## Description of the task
The pictures are to be dropped, and the records below are to be restated word for word.

## Excerpted data
"""
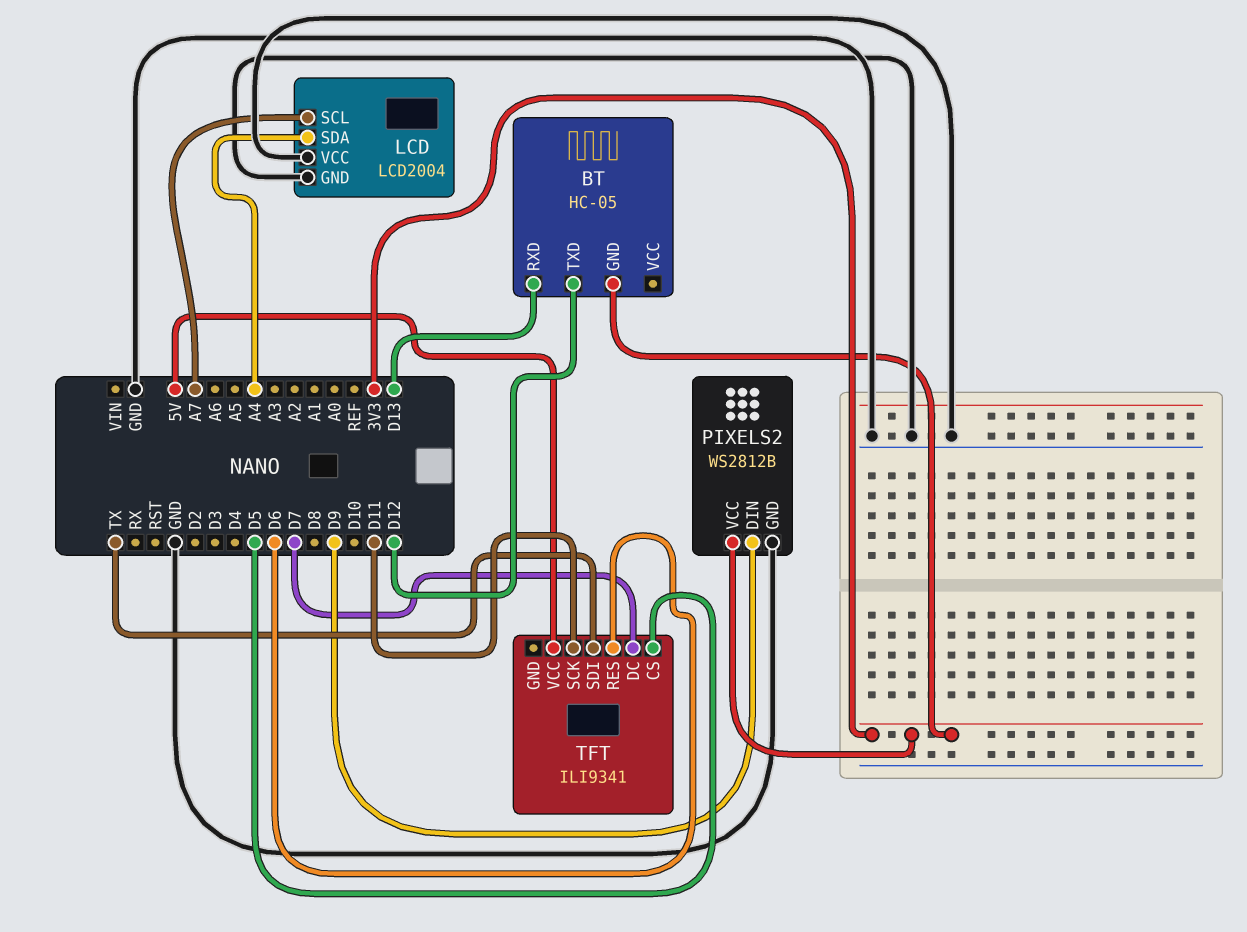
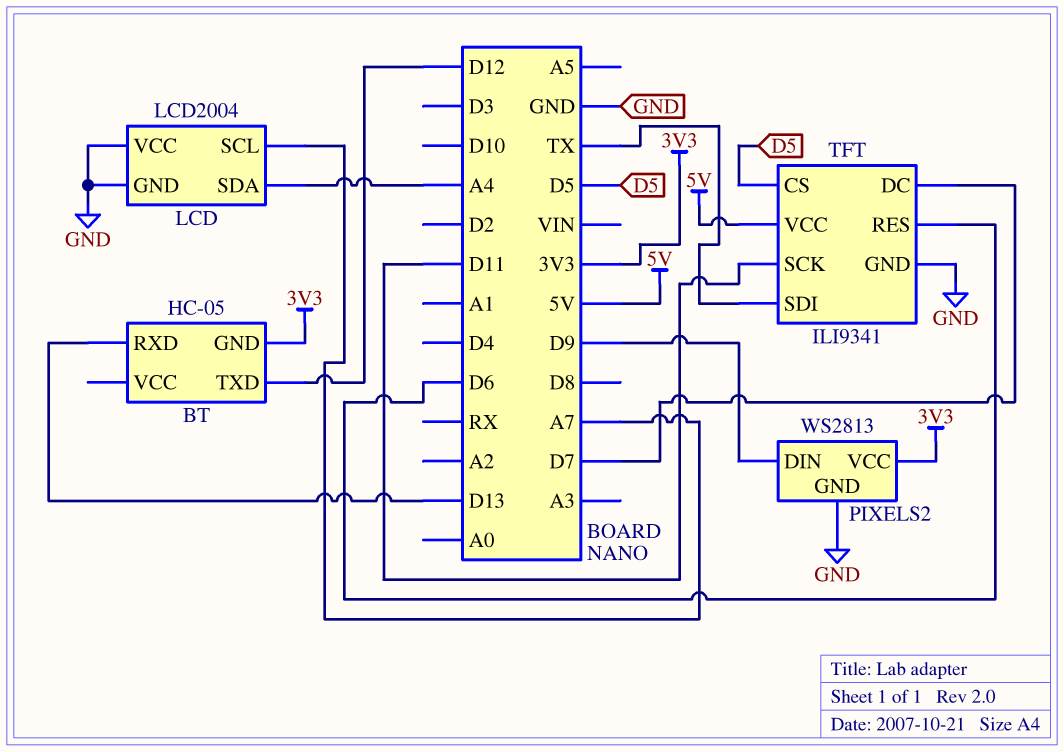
PIXELS2: WS2812B -> WS2813
TFT pin GND: none -> GND

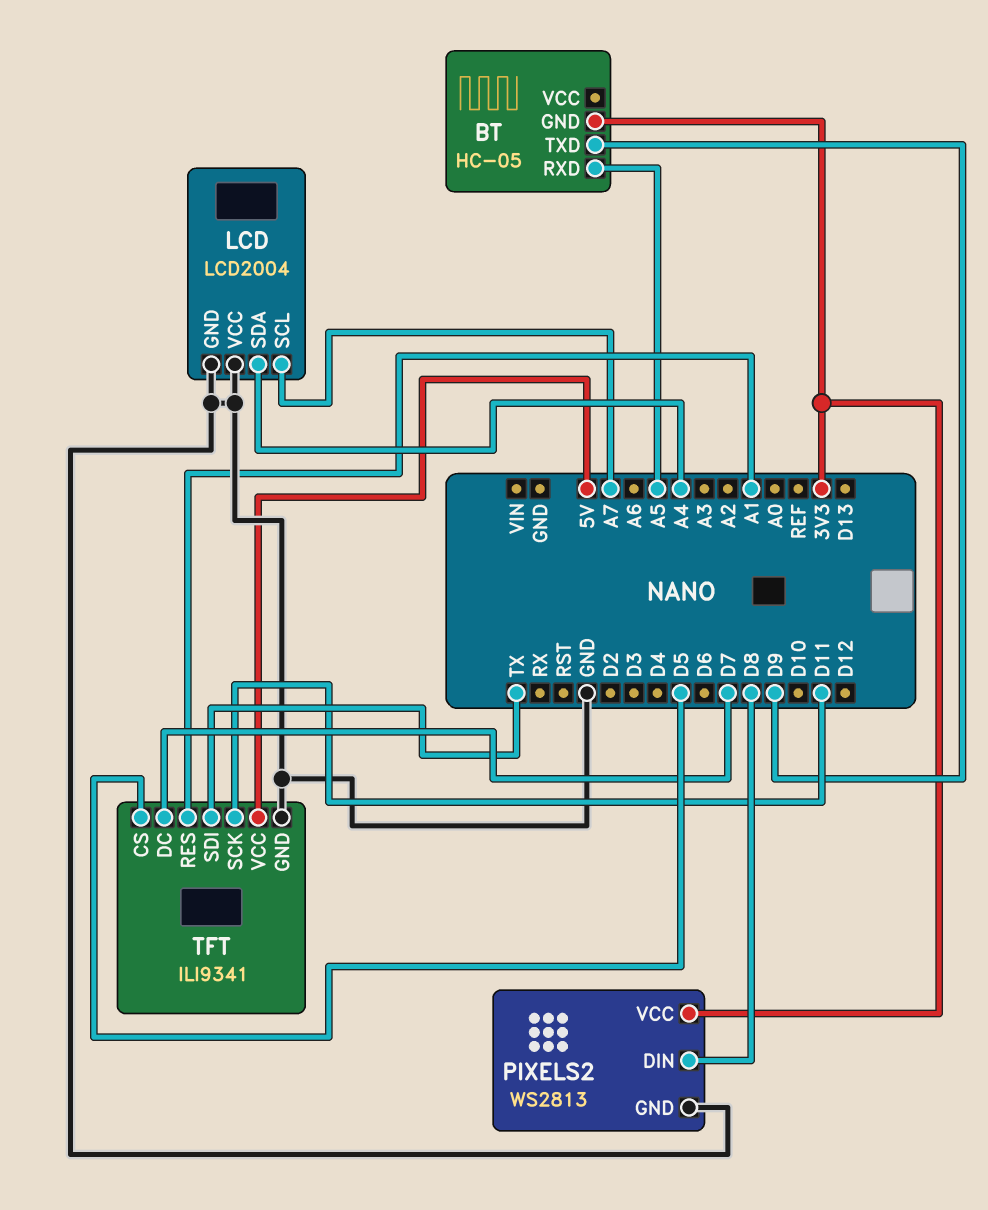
BT pin RXD: D13 -> A5
BT pin TXD: D12 -> D9
PIXELS2 pin DIN: D9 -> D8
TFT pin RES: D6 -> A1

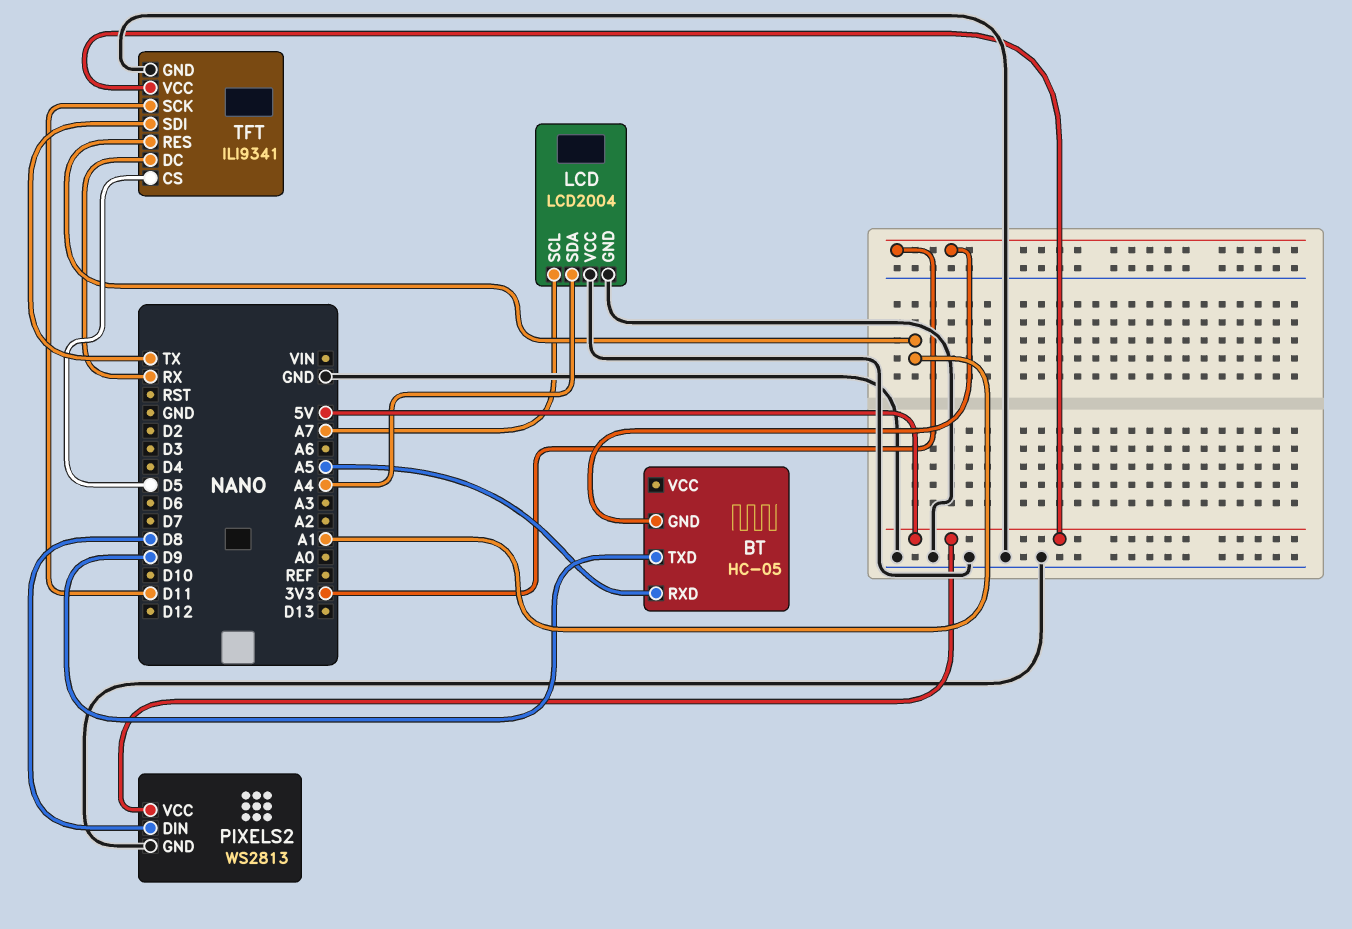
PIXELS2 pin VCC: 3V3 -> 5V
TFT pin DC: D7 -> RX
"""
## Result
PIXELS2: WS2812B -> WS2813
TFT pin GND: none -> GND

BT pin RXD: D13 -> A5
BT pin TXD: D12 -> D9
PIXELS2 pin DIN: D9 -> D8
TFT pin RES: D6 -> A1

PIXELS2 pin VCC: 3V3 -> 5V
TFT pin DC: D7 -> RX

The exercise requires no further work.